TASK PROMPT – State the number of lines in the records beneath that hold the word "AGND", and add nothing.

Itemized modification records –
_____
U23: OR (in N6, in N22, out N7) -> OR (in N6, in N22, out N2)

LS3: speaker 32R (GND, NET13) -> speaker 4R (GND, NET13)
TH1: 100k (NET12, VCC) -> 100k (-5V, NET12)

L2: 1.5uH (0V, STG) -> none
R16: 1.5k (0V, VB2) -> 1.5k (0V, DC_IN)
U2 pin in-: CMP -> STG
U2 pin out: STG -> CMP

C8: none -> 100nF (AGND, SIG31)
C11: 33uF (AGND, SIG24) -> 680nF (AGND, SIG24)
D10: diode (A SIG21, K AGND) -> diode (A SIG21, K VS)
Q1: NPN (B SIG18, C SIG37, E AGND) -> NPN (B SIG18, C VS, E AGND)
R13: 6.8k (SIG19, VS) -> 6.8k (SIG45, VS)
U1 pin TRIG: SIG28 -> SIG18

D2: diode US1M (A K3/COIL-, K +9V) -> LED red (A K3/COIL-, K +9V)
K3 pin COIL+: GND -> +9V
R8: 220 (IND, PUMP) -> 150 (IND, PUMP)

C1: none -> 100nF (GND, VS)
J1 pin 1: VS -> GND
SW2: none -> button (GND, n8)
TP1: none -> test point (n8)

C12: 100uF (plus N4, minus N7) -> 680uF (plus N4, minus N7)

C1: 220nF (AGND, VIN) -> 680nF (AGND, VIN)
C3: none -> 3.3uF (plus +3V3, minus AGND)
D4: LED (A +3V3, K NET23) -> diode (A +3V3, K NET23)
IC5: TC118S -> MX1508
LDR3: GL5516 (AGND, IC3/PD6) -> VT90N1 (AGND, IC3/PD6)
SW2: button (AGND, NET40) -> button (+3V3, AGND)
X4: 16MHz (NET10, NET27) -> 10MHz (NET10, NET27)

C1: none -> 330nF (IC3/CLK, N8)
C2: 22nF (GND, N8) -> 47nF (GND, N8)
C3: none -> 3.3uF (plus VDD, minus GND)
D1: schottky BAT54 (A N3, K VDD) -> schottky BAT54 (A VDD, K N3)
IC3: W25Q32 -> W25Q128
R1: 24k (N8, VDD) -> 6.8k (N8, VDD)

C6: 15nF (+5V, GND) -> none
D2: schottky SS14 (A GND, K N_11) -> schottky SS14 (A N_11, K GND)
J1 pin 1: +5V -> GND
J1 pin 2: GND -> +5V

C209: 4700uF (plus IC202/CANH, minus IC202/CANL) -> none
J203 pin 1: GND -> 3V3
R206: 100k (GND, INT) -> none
_____
WRITTEN ANSWER – 8